__Your goal__
What you give back must match the records below exactly, apart from the pictures, which are omitted.

__Material for this exercise__
☆ ☆ ☆ ☆ ☆ ☆ ☆

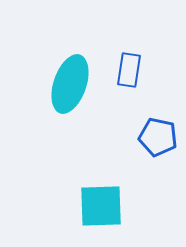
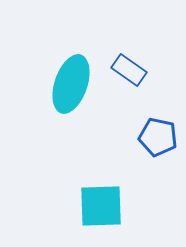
blue rectangle: rotated 64 degrees counterclockwise
cyan ellipse: moved 1 px right
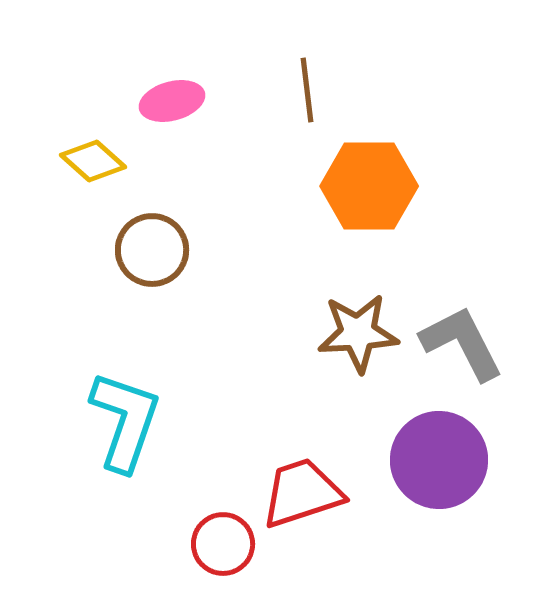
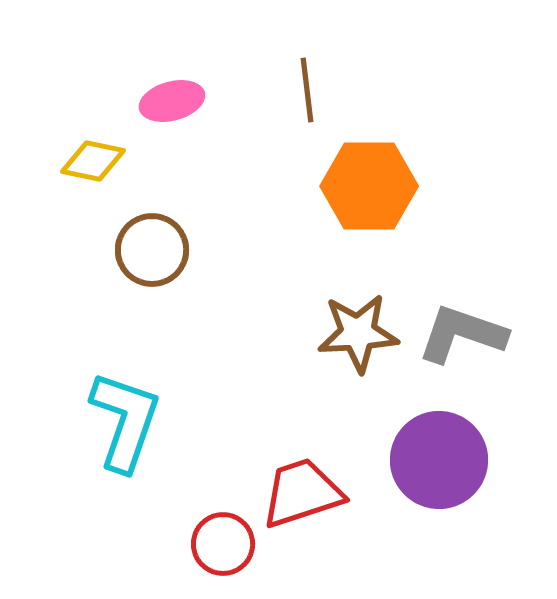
yellow diamond: rotated 30 degrees counterclockwise
gray L-shape: moved 9 px up; rotated 44 degrees counterclockwise
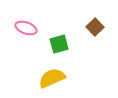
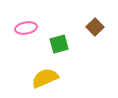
pink ellipse: rotated 30 degrees counterclockwise
yellow semicircle: moved 7 px left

☆ ☆ ☆ ☆ ☆ ☆ ☆

__Task response__
blue rectangle: rotated 64 degrees counterclockwise
cyan ellipse: moved 1 px right
yellow diamond: rotated 30 degrees counterclockwise
gray L-shape: moved 9 px up; rotated 44 degrees counterclockwise
pink ellipse: rotated 30 degrees counterclockwise
yellow semicircle: moved 7 px left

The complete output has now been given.